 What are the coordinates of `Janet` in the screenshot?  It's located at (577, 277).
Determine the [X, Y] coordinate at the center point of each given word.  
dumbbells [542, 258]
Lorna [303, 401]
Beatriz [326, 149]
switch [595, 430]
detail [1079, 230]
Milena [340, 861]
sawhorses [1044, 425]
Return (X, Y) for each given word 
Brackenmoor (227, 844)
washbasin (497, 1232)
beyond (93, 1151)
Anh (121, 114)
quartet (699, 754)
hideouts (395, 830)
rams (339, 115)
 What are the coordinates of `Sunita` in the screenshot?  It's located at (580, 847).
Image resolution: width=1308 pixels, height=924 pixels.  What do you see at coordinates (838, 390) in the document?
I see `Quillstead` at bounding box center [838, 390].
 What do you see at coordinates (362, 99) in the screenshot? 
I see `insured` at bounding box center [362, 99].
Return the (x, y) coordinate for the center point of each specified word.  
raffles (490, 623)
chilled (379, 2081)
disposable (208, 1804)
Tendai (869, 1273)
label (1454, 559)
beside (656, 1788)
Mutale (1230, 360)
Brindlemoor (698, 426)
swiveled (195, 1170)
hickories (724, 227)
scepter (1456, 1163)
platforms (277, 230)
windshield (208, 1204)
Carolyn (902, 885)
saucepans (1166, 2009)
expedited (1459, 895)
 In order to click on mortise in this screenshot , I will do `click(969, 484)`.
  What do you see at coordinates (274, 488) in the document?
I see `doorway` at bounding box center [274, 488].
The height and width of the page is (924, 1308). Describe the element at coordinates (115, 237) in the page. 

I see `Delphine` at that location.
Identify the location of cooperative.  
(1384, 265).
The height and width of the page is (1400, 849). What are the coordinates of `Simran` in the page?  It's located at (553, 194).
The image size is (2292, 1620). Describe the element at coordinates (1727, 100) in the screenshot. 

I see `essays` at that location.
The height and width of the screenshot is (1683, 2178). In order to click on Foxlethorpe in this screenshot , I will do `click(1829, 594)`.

• **AIM**: Rewrite the records above as a Markdown table with the columns Row and Record line. Give each nonblank line its own numbered row.

• **THE OUTPUT**:
| Row | Record line |
|---|---|
| 1 |  What are the coordinates of `Janet` in the screenshot?  It's located at (577, 277). |
| 2 | Determine the [X, Y] coordinate at the center point of each given word.   |
| 3 | dumbbells [542, 258] |
| 4 | Lorna [303, 401] |
| 5 | Beatriz [326, 149] |
| 6 | switch [595, 430] |
| 7 | detail [1079, 230] |
| 8 | Milena [340, 861] |
| 9 | sawhorses [1044, 425] |
| 10 | Return (X, Y) for each given word  |
| 11 | Brackenmoor (227, 844) |
| 12 | washbasin (497, 1232) |
| 13 | beyond (93, 1151) |
| 14 | Anh (121, 114) |
| 15 | quartet (699, 754) |
| 16 | hideouts (395, 830) |
| 17 | rams (339, 115) |
| 18 |  What are the coordinates of `Sunita` in the screenshot?  It's located at (580, 847). |
| 19 | Image resolution: width=1308 pixels, height=924 pixels.  What do you see at coordinates (838, 390) in the document? |
| 20 | I see `Quillstead` at bounding box center [838, 390]. |
| 21 |  What do you see at coordinates (362, 99) in the screenshot?  |
| 22 | I see `insured` at bounding box center [362, 99]. |
| 23 | Return the (x, y) coordinate for the center point of each specified word.   |
| 24 | raffles (490, 623) |
| 25 | chilled (379, 2081) |
| 26 | disposable (208, 1804) |
| 27 | Tendai (869, 1273) |
| 28 | label (1454, 559) |
| 29 | beside (656, 1788) |
| 30 | Mutale (1230, 360) |
| 31 | Brindlemoor (698, 426) |
| 32 | swiveled (195, 1170) |
| 33 | hickories (724, 227) |
| 34 | scepter (1456, 1163) |
| 35 | platforms (277, 230) |
| 36 | windshield (208, 1204) |
| 37 | Carolyn (902, 885) |
| 38 | saucepans (1166, 2009) |
| 39 | expedited (1459, 895) |
| 40 |  In order to click on mortise in this screenshot , I will do `click(969, 484)`. |
| 41 |   What do you see at coordinates (274, 488) in the document? |
| 42 | I see `doorway` at bounding box center [274, 488]. |
| 43 | The height and width of the page is (924, 1308). Describe the element at coordinates (115, 237) in the page.  |
| 44 | I see `Delphine` at that location. |
| 45 | Identify the location of cooperative.   |
| 46 | (1384, 265). |
| 47 | The height and width of the page is (1400, 849). What are the coordinates of `Simran` in the page?  It's located at (553, 194). |
| 48 | The image size is (2292, 1620). Describe the element at coordinates (1727, 100) in the screenshot.  |
| 49 | I see `essays` at that location. |
| 50 | The height and width of the screenshot is (1683, 2178). In order to click on Foxlethorpe in this screenshot , I will do `click(1829, 594)`. |